## Work to complete
A word-for-word copy of the entries, with images excluded, is the expected answer.
• • •
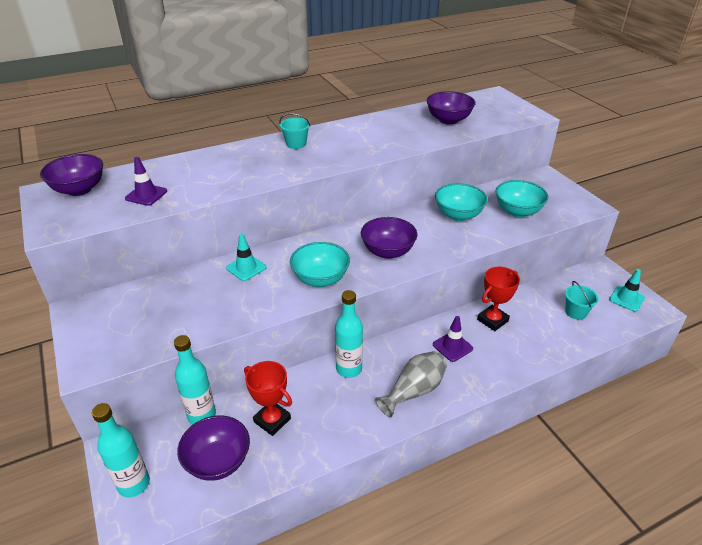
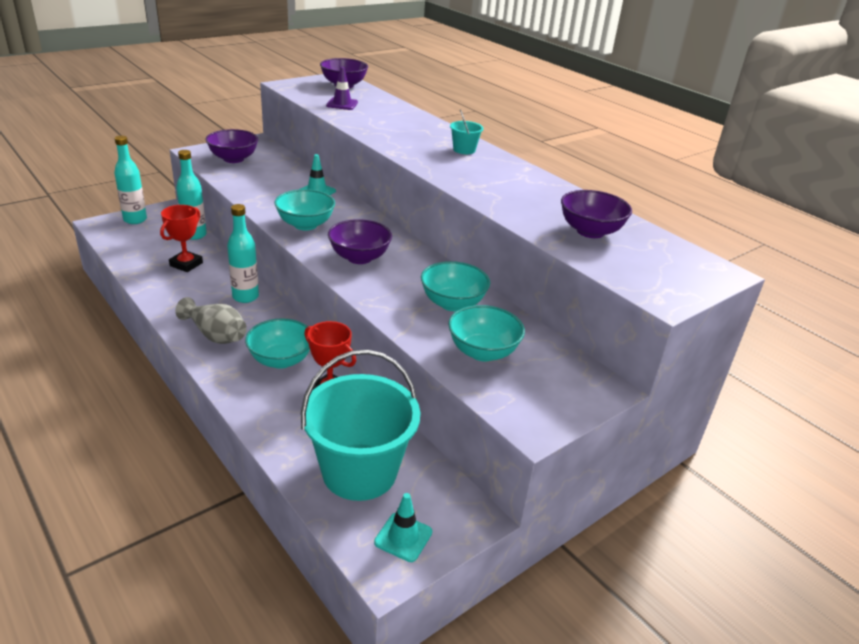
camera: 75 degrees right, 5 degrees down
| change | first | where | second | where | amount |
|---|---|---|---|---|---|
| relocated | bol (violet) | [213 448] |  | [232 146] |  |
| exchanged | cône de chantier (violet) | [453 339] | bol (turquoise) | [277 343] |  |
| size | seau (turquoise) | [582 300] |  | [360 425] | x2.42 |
• • •
## Answer area
camera: 75 degrees right, 5 degrees down
| change | first | where | second | where | amount |
|---|---|---|---|---|---|
| relocated | bol (violet) | [213 448] |  | [232 146] |  |
| exchanged | cône de chantier (violet) | [453 339] | bol (turquoise) | [277 343] |  |
| size | seau (turquoise) | [582 300] |  | [360 425] | x2.42 |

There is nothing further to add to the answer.